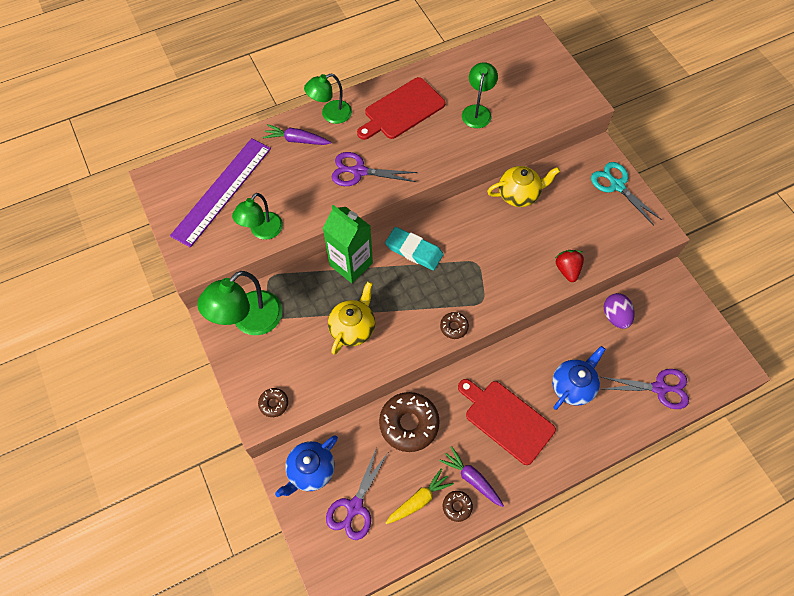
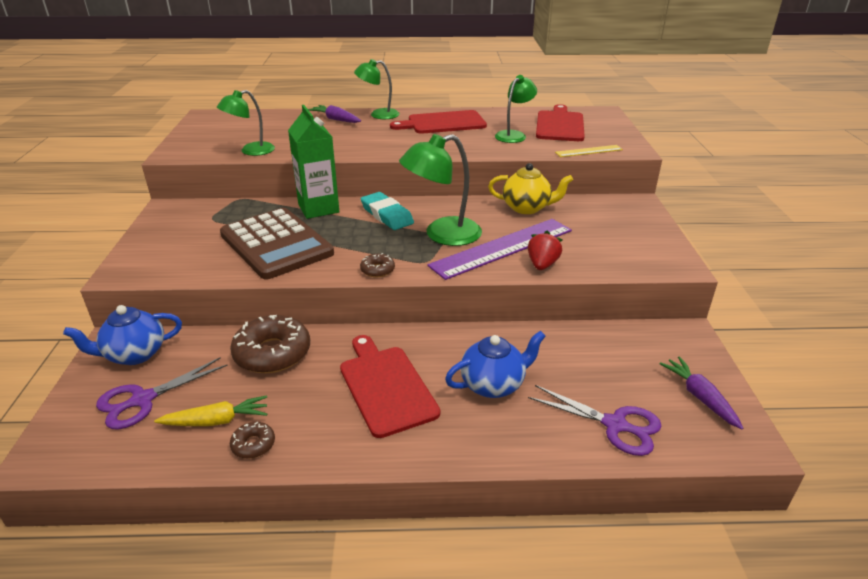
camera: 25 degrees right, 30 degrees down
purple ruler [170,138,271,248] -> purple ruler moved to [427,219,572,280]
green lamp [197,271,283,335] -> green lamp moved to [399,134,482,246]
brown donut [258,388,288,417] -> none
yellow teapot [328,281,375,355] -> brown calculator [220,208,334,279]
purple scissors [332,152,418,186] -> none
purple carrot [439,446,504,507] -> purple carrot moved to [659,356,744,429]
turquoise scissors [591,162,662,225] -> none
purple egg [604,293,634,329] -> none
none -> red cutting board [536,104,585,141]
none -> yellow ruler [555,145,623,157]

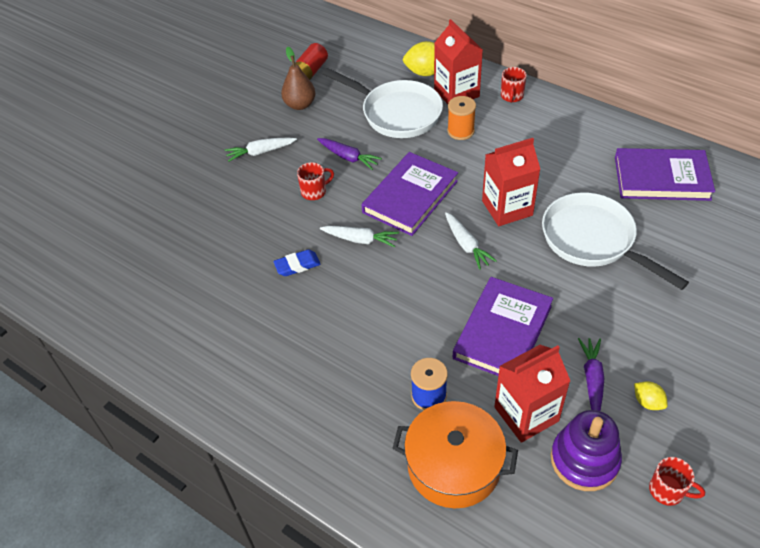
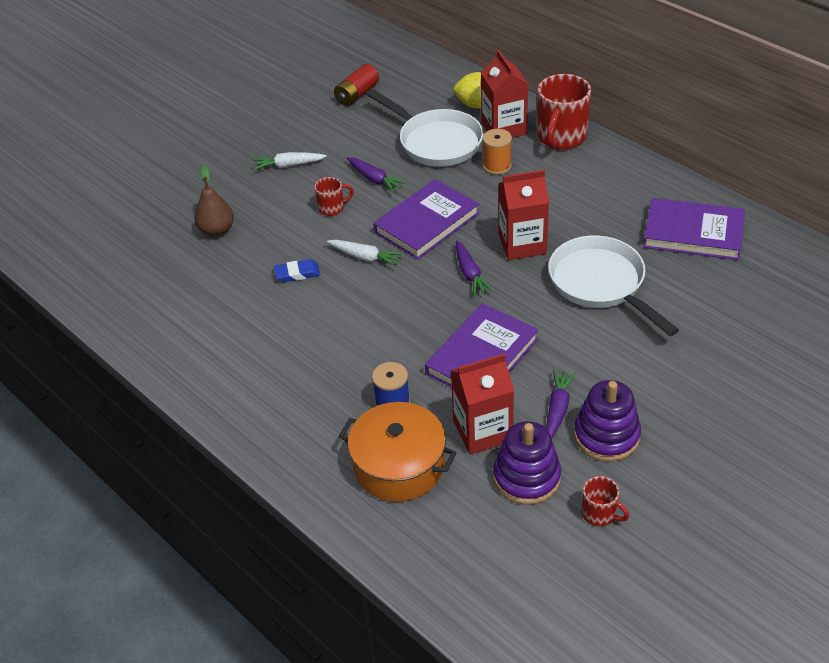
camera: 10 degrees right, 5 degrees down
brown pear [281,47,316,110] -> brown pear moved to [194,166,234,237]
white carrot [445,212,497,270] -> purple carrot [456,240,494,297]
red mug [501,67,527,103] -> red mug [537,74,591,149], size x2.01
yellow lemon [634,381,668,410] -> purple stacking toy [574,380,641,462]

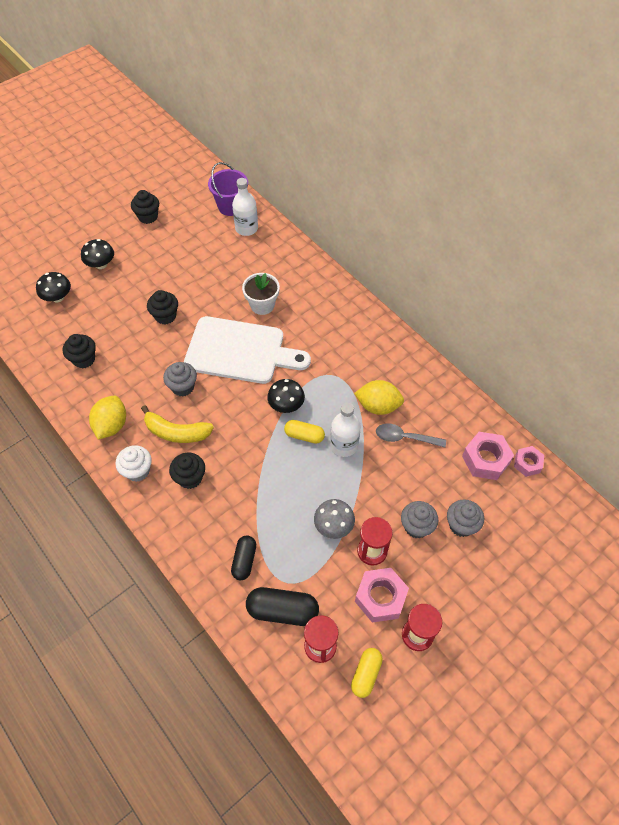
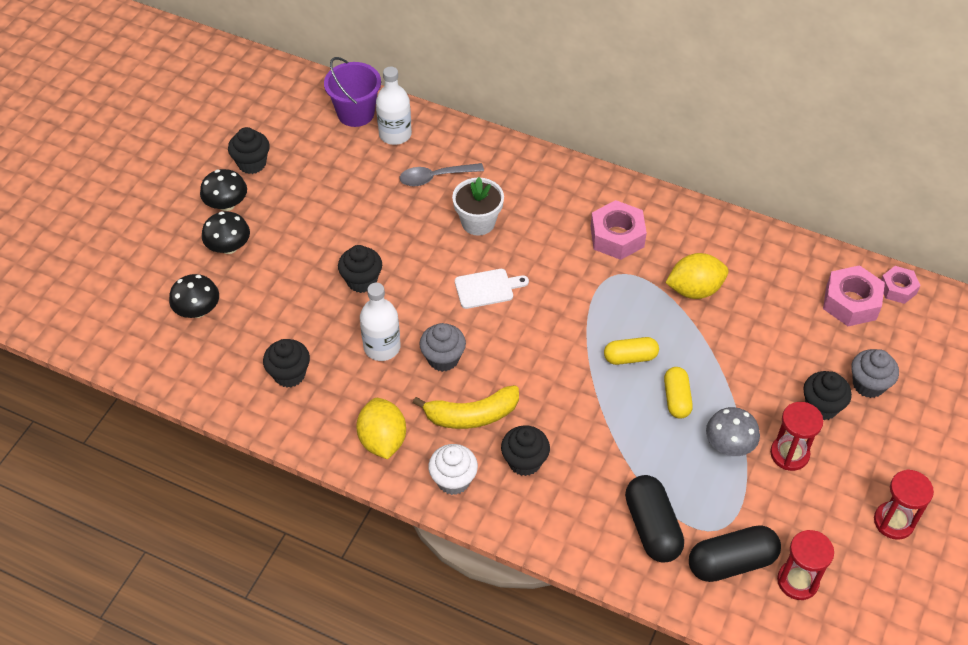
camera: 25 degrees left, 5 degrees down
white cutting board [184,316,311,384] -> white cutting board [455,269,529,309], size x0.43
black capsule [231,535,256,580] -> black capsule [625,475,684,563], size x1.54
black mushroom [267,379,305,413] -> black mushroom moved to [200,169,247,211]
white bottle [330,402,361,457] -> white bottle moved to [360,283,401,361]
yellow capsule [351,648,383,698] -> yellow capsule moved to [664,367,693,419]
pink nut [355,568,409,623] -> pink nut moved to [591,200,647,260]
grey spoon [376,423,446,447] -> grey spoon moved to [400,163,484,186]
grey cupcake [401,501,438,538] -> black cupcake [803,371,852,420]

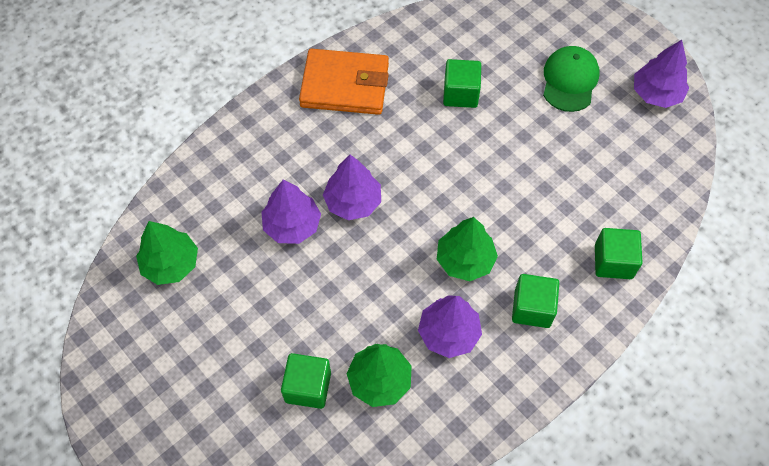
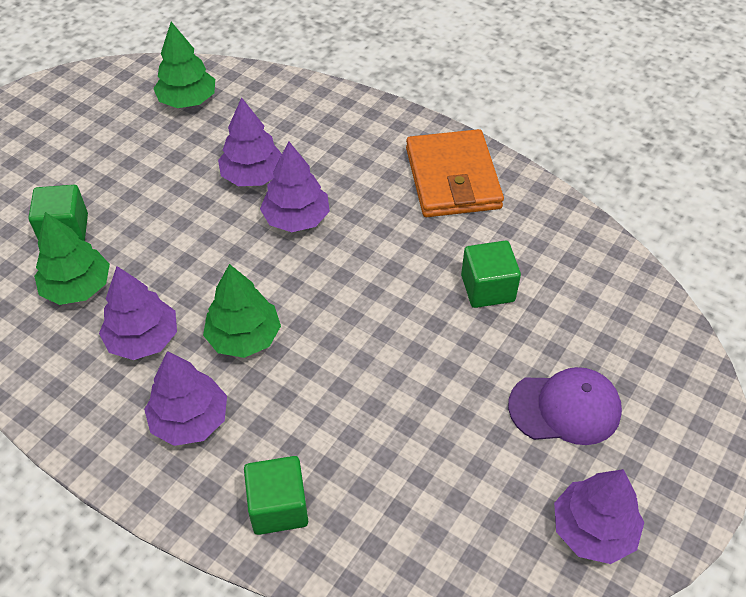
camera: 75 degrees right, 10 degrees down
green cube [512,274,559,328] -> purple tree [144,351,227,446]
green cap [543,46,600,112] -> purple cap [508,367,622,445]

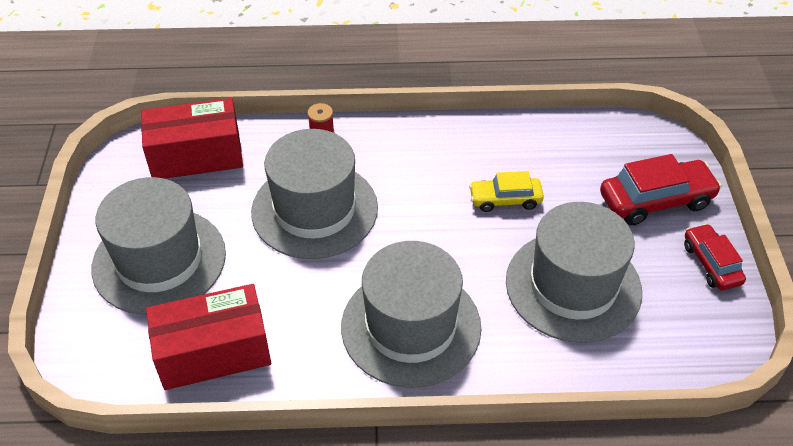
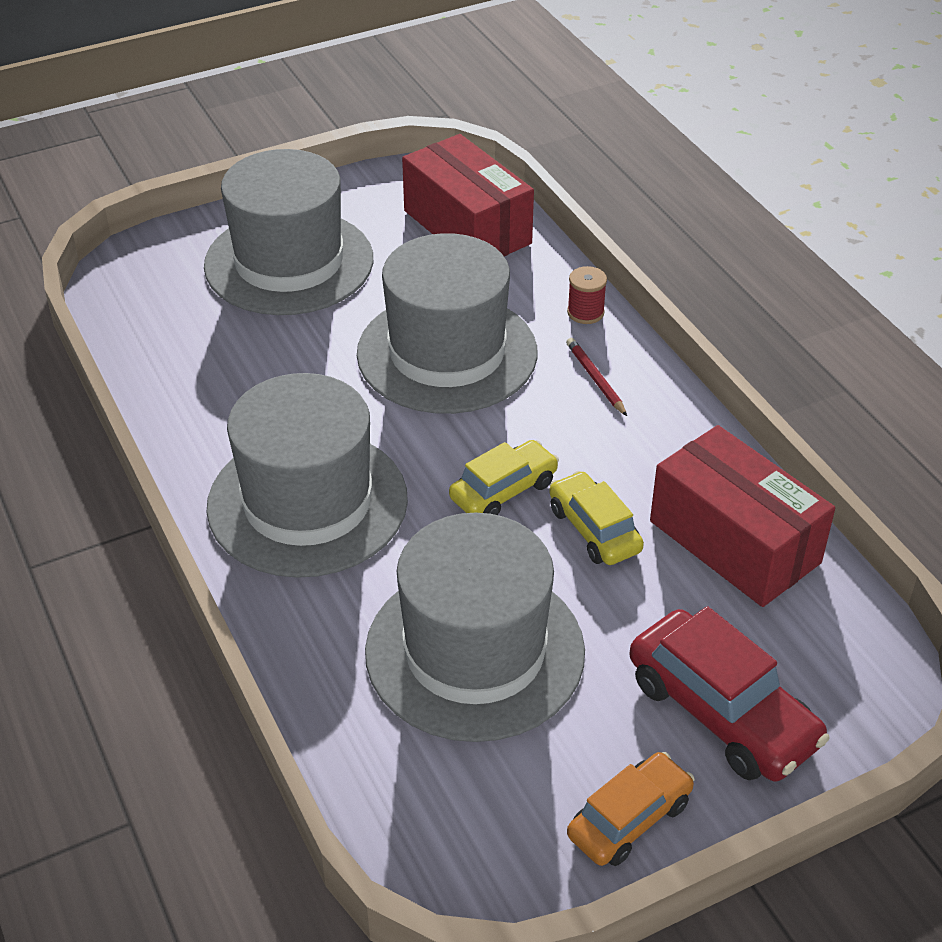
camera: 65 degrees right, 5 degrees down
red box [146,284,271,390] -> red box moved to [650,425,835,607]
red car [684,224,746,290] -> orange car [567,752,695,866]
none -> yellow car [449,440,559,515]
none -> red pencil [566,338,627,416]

## Brief
Reprint every record exactly and skip the pictures.

## Response to the task
camera: 25 degrees right, 30 degrees down
purple ruler [170,138,271,248] -> purple ruler moved to [427,219,572,280]
green lamp [197,271,283,335] -> green lamp moved to [399,134,482,246]
brown donut [258,388,288,417] -> none
yellow teapot [328,281,375,355] -> brown calculator [220,208,334,279]
purple scissors [332,152,418,186] -> none
purple carrot [439,446,504,507] -> purple carrot moved to [659,356,744,429]
turquoise scissors [591,162,662,225] -> none
purple egg [604,293,634,329] -> none
none -> red cutting board [536,104,585,141]
none -> yellow ruler [555,145,623,157]

camera: 10 degrees right, 5 degrees down
brown pear [281,47,316,110] -> brown pear moved to [194,166,234,237]
white carrot [445,212,497,270] -> purple carrot [456,240,494,297]
red mug [501,67,527,103] -> red mug [537,74,591,149], size x2.01
yellow lemon [634,381,668,410] -> purple stacking toy [574,380,641,462]

camera: 25 degrees left, 5 degrees down
white cutting board [184,316,311,384] -> white cutting board [455,269,529,309], size x0.43
black capsule [231,535,256,580] -> black capsule [625,475,684,563], size x1.54
black mushroom [267,379,305,413] -> black mushroom moved to [200,169,247,211]
white bottle [330,402,361,457] -> white bottle moved to [360,283,401,361]
yellow capsule [351,648,383,698] -> yellow capsule moved to [664,367,693,419]
pink nut [355,568,409,623] -> pink nut moved to [591,200,647,260]
grey spoon [376,423,446,447] -> grey spoon moved to [400,163,484,186]
grey cupcake [401,501,438,538] -> black cupcake [803,371,852,420]

camera: 75 degrees right, 10 degrees down
green cube [512,274,559,328] -> purple tree [144,351,227,446]
green cap [543,46,600,112] -> purple cap [508,367,622,445]

camera: 65 degrees right, 5 degrees down
red box [146,284,271,390] -> red box moved to [650,425,835,607]
red car [684,224,746,290] -> orange car [567,752,695,866]
none -> yellow car [449,440,559,515]
none -> red pencil [566,338,627,416]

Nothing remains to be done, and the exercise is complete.